| YOUR GOAL |
All of the entries below should be printed exactly; the pictures are to be left out.

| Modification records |
Start of Block
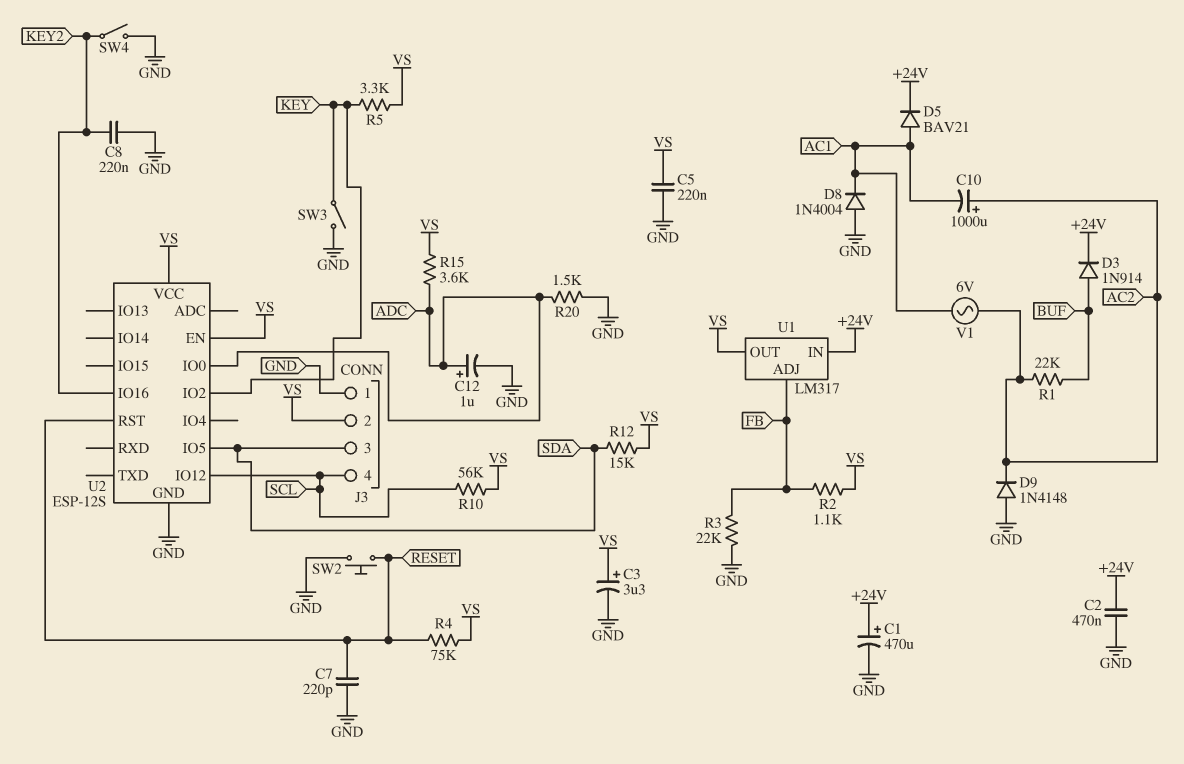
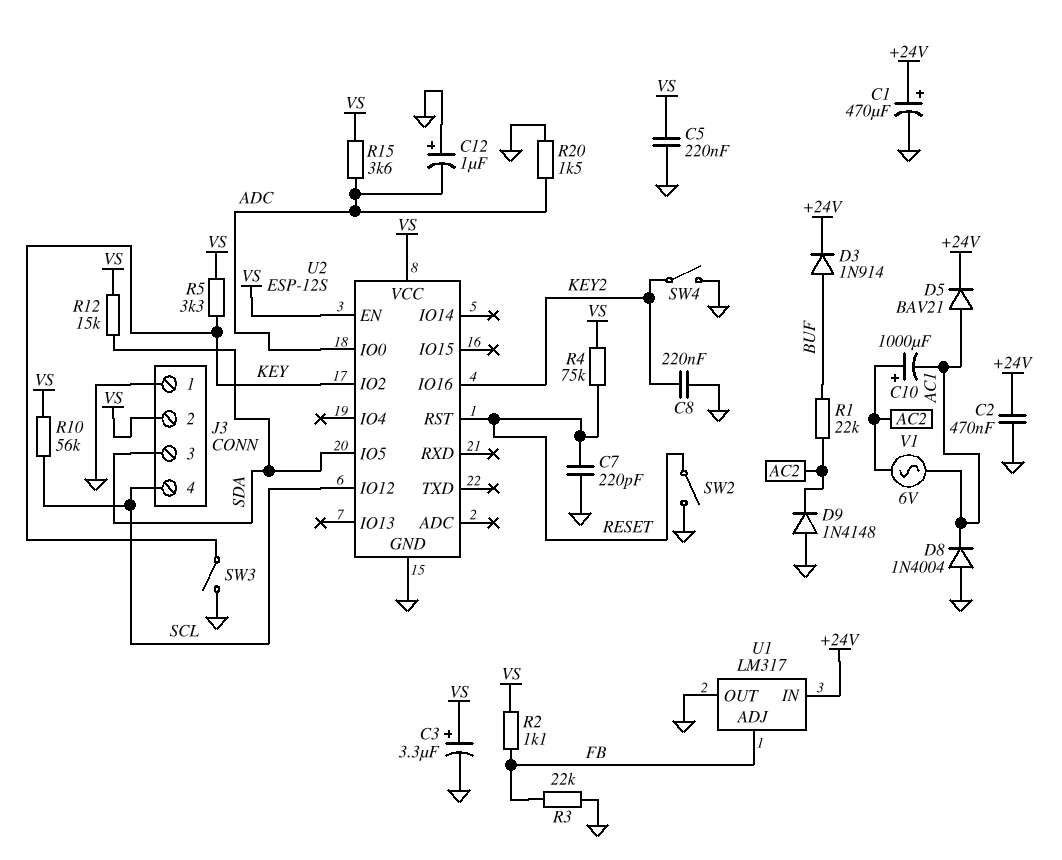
C12: 1uF (plus ADC, minus GND) -> 1uF (plus GND, minus ADC)
SW2: button (GND, RESET) -> switch (GND, RESET)
U1 pin OUT: VS -> GND

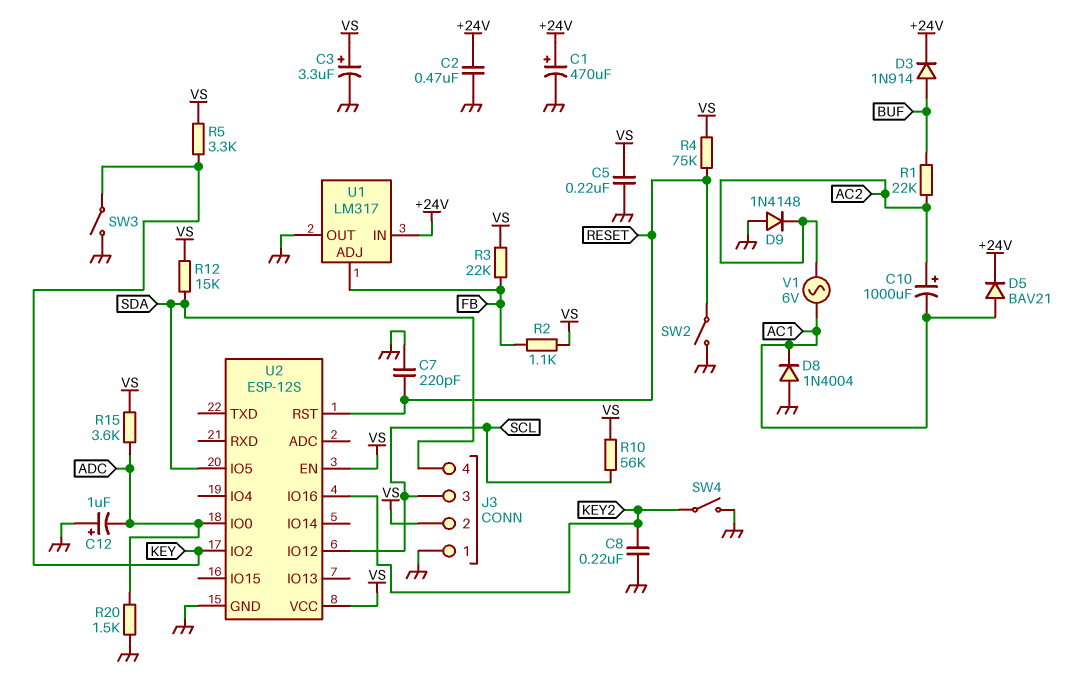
J3 pin 3: SDA -> SCL
J3 pin 4: SCL -> SDA
R3: 22k (FB, GND) -> 22k (FB, VS)

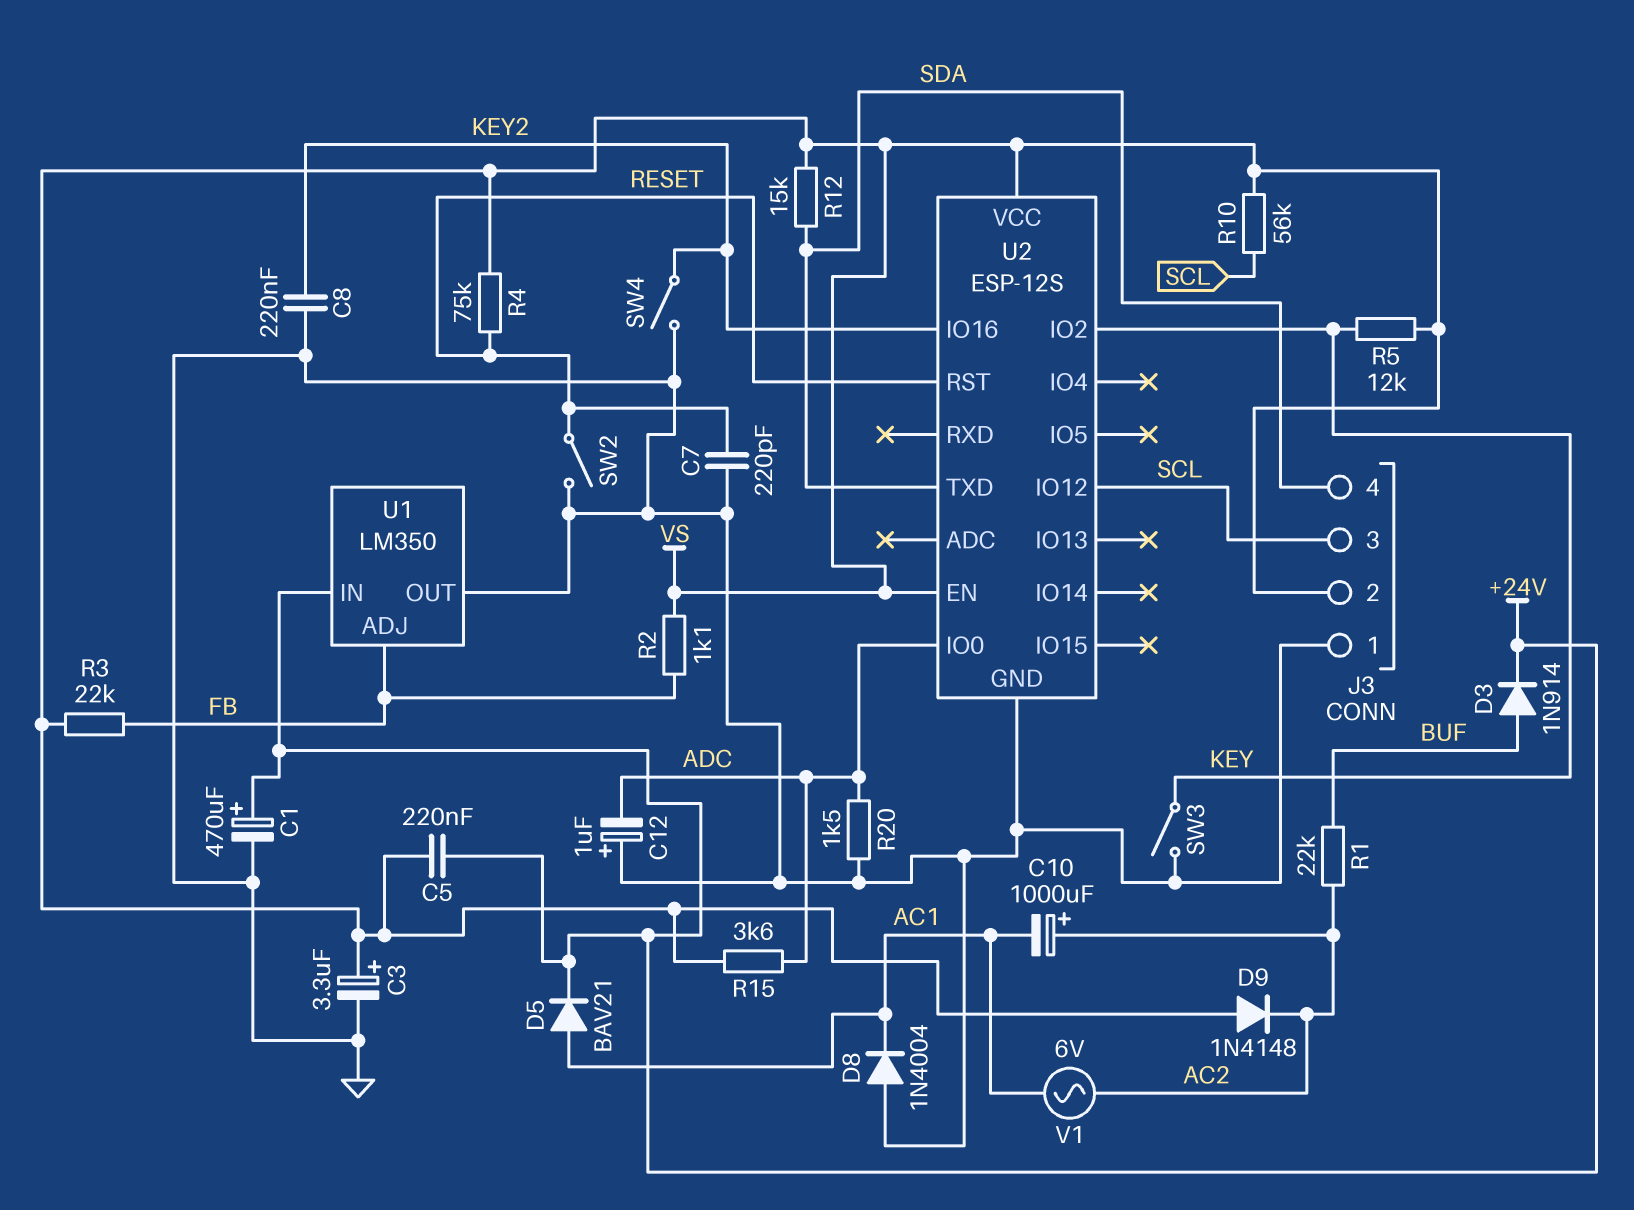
C2: 470nF (+24V, GND) -> none
C5: 220nF (GND, VS) -> 220nF (+24V, VS)
D9: diode 1N4148 (A GND, K AC2) -> diode 1N4148 (A VS, K AC2)
R5: 3.3k (KEY, VS) -> 12k (KEY, VS)
U1: LM317 -> LM350
U2 pin IO5: SDA -> none
U2 pin TXD: none -> SDA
End of Block
| SOLUTION FOR THIS PROBLEM |
C12: 1uF (plus ADC, minus GND) -> 1uF (plus GND, minus ADC)
SW2: button (GND, RESET) -> switch (GND, RESET)
U1 pin OUT: VS -> GND

J3 pin 3: SDA -> SCL
J3 pin 4: SCL -> SDA
R3: 22k (FB, GND) -> 22k (FB, VS)

C2: 470nF (+24V, GND) -> none
C5: 220nF (GND, VS) -> 220nF (+24V, VS)
D9: diode 1N4148 (A GND, K AC2) -> diode 1N4148 (A VS, K AC2)
R5: 3.3k (KEY, VS) -> 12k (KEY, VS)
U1: LM317 -> LM350
U2 pin IO5: SDA -> none
U2 pin TXD: none -> SDA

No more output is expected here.